Instructions to follow. The lines you return must be all those in the data that hold the string "DGND".

Raw data.
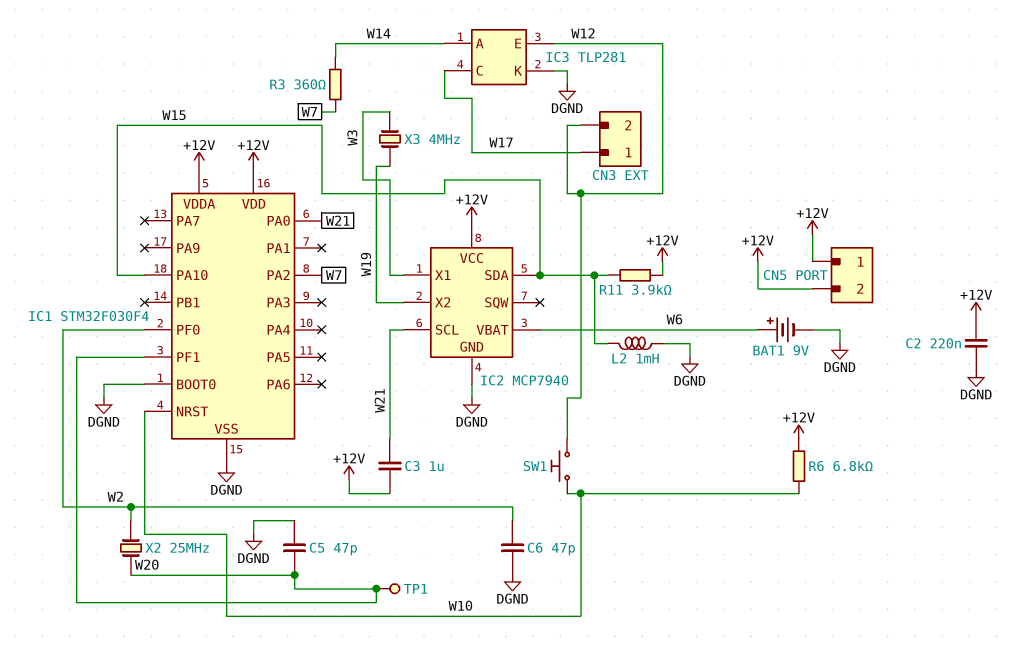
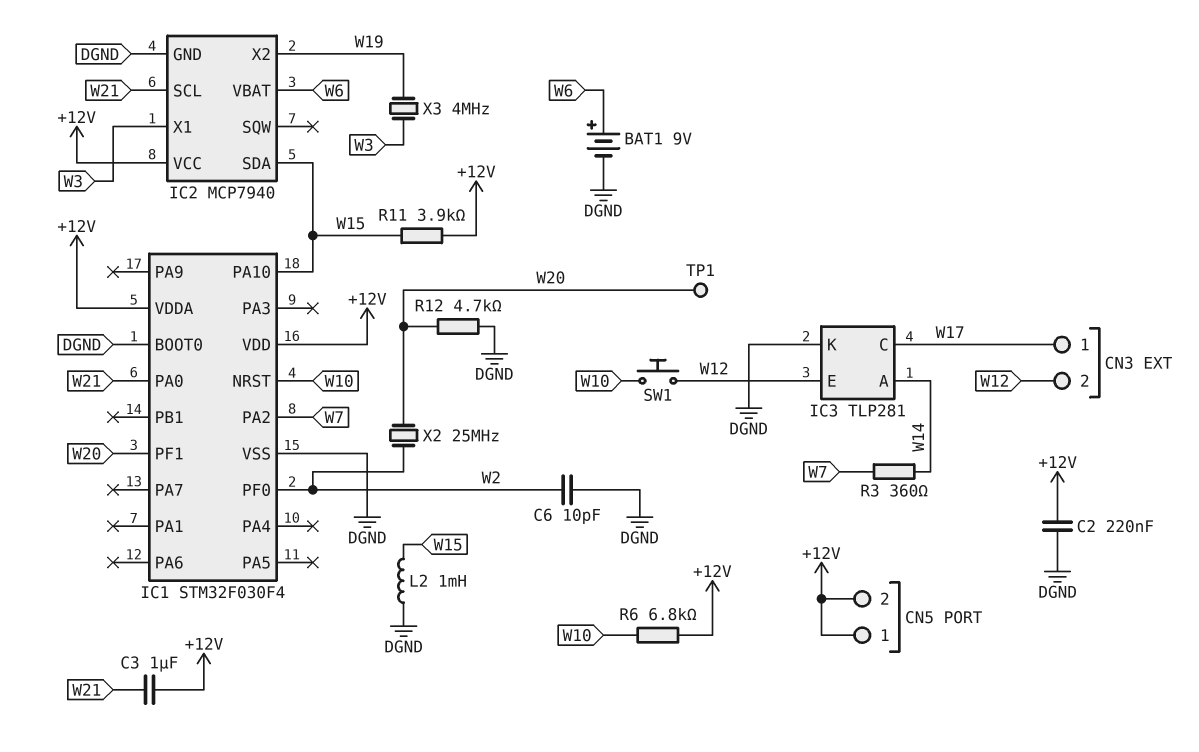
C5: 47pF (DGND, W20) -> none
C6: 47pF (DGND, W2) -> 10pF (DGND, W2)
R12: none -> 4.7k (DGND, W20)

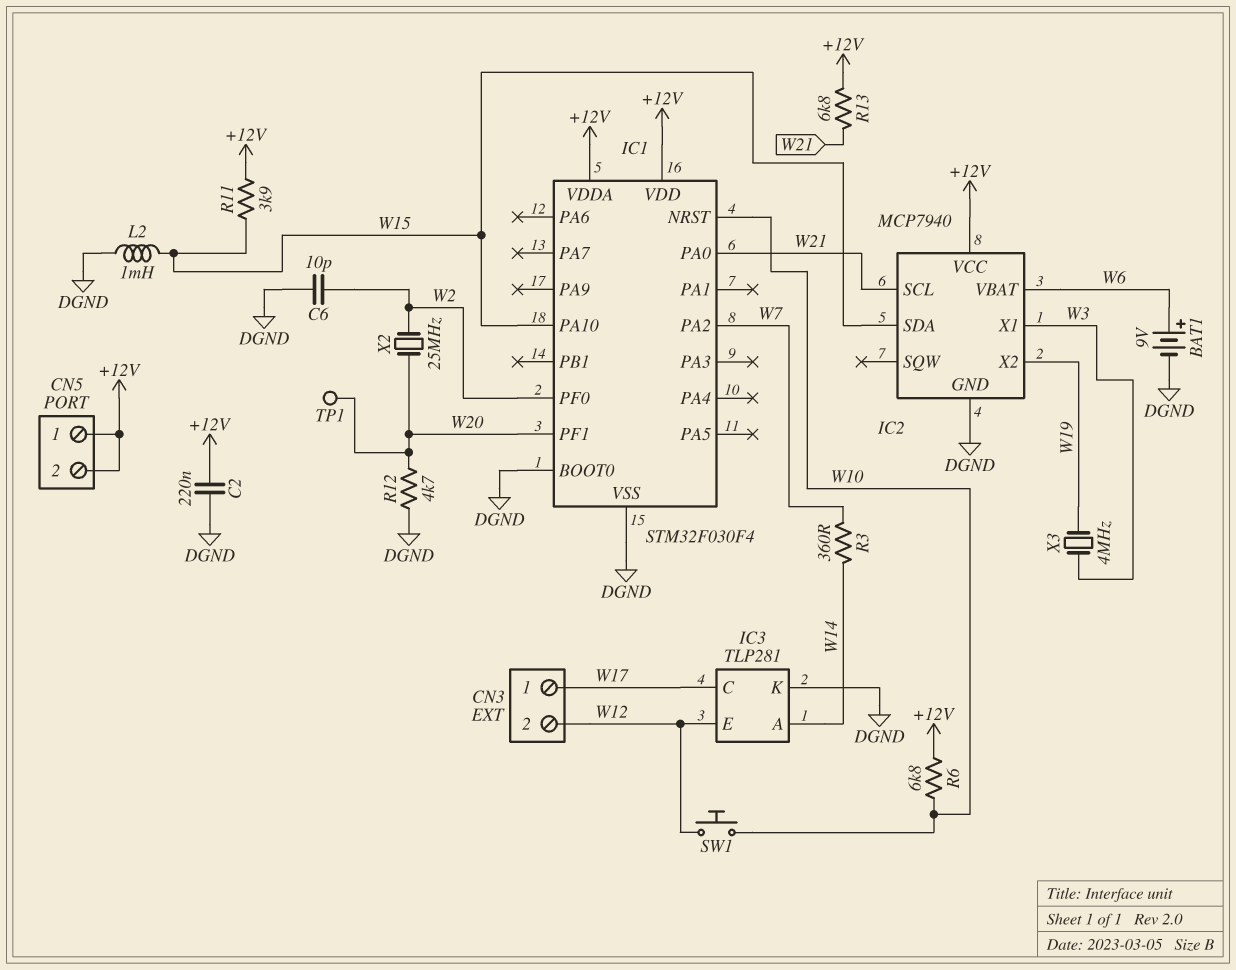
C3: 1uF (+12V, W21) -> none
R13: none -> 6.8k (+12V, W21)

Result of this exercise.
C5: 47pF (DGND, W20) -> none
C6: 47pF (DGND, W2) -> 10pF (DGND, W2)
R12: none -> 4.7k (DGND, W20)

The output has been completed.